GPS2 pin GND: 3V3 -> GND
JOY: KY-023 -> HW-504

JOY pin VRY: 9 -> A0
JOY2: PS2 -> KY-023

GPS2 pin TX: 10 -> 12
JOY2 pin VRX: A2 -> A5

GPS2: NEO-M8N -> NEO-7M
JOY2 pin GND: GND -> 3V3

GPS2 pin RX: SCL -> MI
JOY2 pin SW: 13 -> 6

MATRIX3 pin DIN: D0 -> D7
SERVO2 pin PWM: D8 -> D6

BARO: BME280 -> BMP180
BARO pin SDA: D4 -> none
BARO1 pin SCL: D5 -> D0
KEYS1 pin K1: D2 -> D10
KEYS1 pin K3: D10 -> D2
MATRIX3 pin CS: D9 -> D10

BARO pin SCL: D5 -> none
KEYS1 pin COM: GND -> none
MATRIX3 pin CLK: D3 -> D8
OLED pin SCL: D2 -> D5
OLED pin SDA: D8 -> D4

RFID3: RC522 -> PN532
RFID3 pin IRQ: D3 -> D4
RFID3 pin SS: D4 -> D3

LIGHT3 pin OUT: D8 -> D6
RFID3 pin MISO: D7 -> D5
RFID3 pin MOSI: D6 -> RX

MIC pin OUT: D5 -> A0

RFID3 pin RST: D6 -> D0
-.-.-
**Exercise**
Copy exactly the lines of the listing above, beginning at the line with "BARO pin SCL: D5 -> none" and ending at its final line; write out nothing else.

**The completed task**
BARO pin SCL: D5 -> none
KEYS1 pin COM: GND -> none
MATRIX3 pin CLK: D3 -> D8
OLED pin SCL: D2 -> D5
OLED pin SDA: D8 -> D4

RFID3: RC522 -> PN532
RFID3 pin IRQ: D3 -> D4
RFID3 pin SS: D4 -> D3

LIGHT3 pin OUT: D8 -> D6
RFID3 pin MISO: D7 -> D5
RFID3 pin MOSI: D6 -> RX

MIC pin OUT: D5 -> A0

RFID3 pin RST: D6 -> D0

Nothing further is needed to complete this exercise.